(EXERCISE AIM): Find the line in the entries below that contains "camera: 50 degrees left, 10 degrees down". Repeat it exactly, and every line after it through the line that contains "(236, 178) = (793, 154): pink".

(MATERIAL PROVIDED):
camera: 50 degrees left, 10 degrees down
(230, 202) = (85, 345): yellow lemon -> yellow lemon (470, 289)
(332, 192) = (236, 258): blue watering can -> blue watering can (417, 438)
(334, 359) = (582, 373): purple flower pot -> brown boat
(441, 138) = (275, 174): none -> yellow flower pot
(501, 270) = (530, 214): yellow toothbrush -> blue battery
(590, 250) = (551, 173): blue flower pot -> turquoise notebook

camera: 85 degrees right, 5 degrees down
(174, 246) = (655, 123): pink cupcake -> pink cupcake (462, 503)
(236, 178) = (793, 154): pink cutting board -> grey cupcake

...

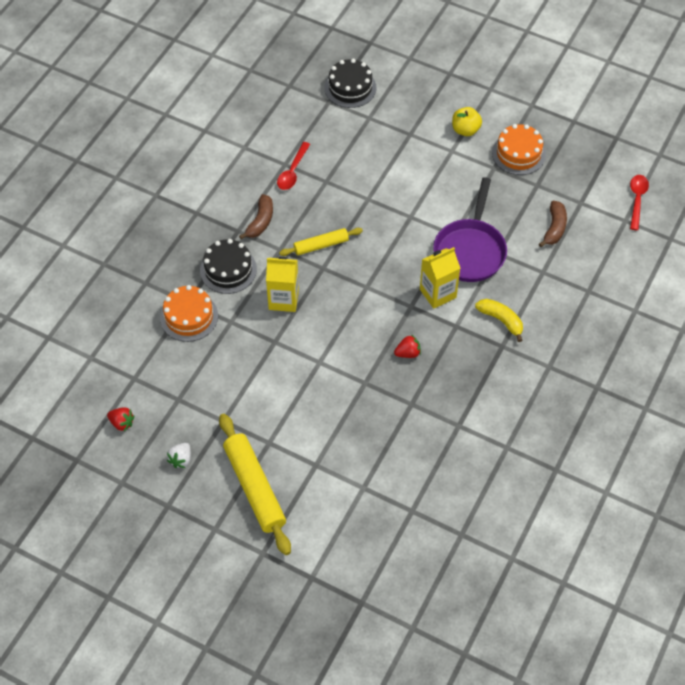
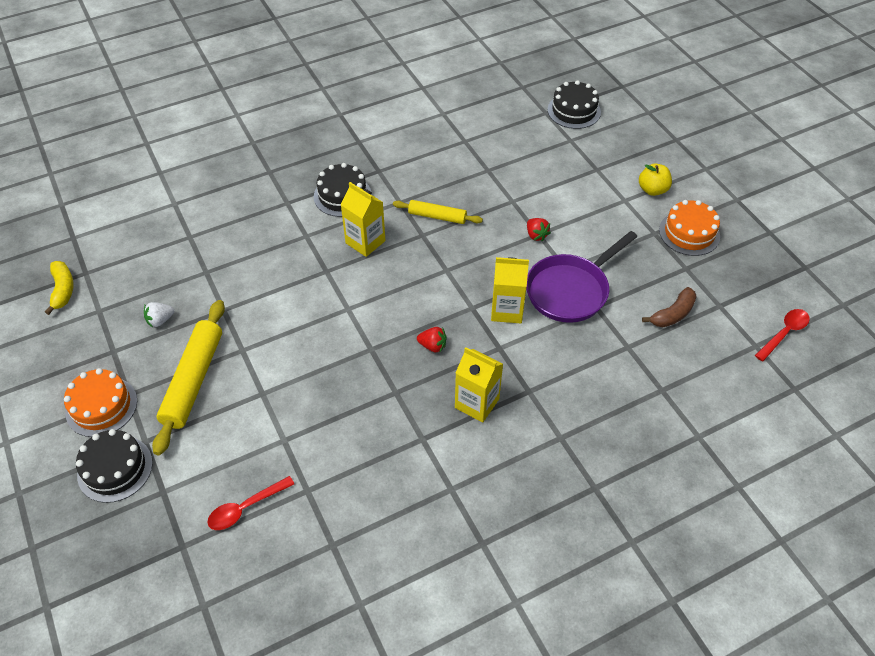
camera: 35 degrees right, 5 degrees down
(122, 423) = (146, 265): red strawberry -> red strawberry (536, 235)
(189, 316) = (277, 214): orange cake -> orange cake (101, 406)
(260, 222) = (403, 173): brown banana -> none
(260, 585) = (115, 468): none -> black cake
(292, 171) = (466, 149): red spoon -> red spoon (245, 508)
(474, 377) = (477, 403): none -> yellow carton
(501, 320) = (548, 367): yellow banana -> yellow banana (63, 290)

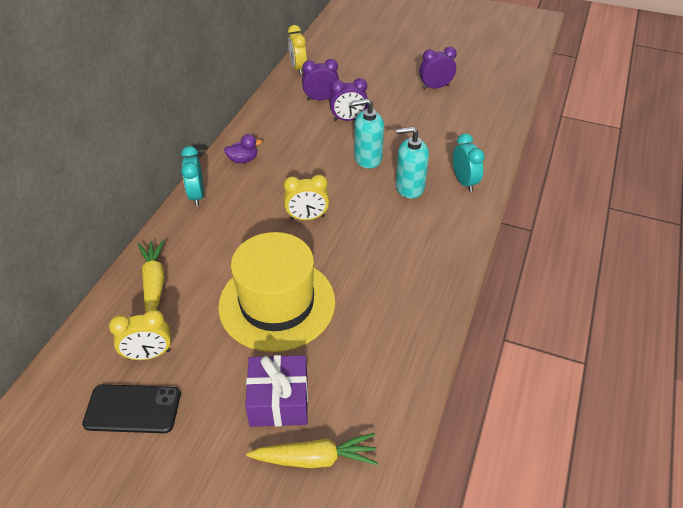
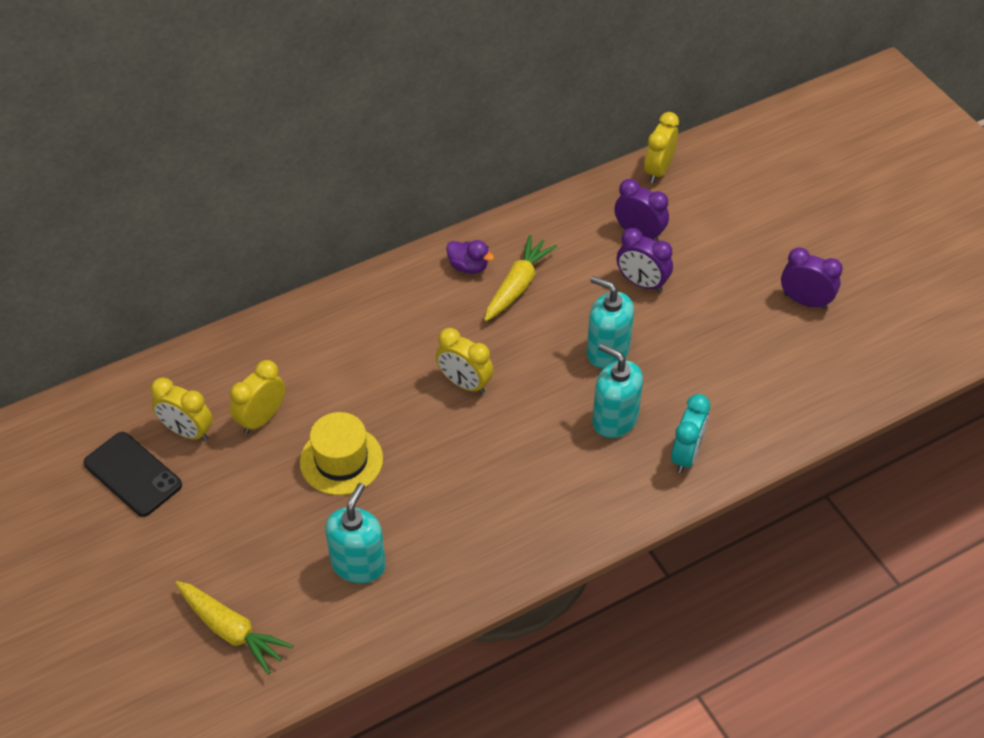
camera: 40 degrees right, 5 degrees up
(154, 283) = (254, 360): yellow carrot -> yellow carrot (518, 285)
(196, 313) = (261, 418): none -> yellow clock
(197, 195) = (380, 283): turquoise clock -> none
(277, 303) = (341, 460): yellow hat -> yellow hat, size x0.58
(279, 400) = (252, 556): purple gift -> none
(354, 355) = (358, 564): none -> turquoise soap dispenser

==

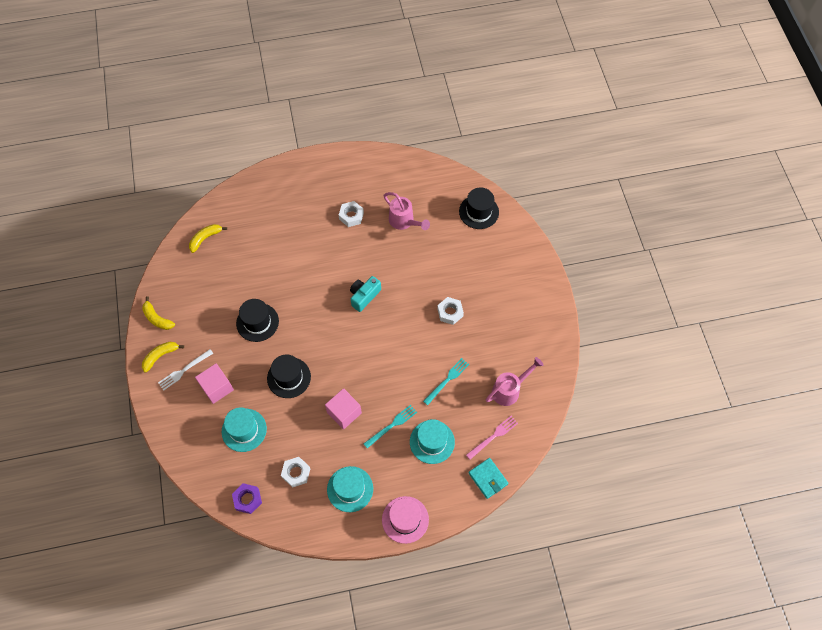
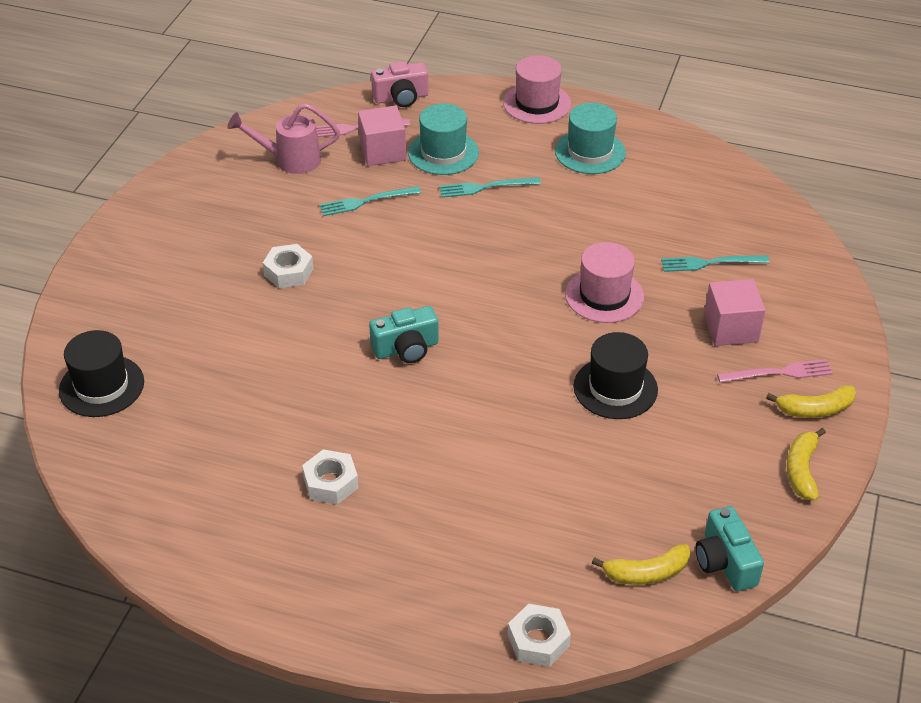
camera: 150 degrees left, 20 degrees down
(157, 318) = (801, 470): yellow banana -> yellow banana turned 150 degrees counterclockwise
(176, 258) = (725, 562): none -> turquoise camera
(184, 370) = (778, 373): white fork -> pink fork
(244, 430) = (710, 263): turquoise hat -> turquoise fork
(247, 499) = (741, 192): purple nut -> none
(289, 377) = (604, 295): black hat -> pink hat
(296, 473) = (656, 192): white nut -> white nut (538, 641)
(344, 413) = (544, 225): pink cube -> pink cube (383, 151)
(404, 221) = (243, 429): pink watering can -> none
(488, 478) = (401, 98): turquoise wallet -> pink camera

(RESULT OF THE EXERCISE):
camera: 50 degrees left, 10 degrees down
(230, 202) = (85, 345): yellow lemon -> yellow lemon (470, 289)
(332, 192) = (236, 258): blue watering can -> blue watering can (417, 438)
(334, 359) = (582, 373): purple flower pot -> brown boat
(441, 138) = (275, 174): none -> yellow flower pot
(501, 270) = (530, 214): yellow toothbrush -> blue battery
(590, 250) = (551, 173): blue flower pot -> turquoise notebook

camera: 85 degrees right, 5 degrees down
(174, 246) = (655, 123): pink cupcake -> pink cupcake (462, 503)
(236, 178) = (793, 154): pink cutting board -> grey cupcake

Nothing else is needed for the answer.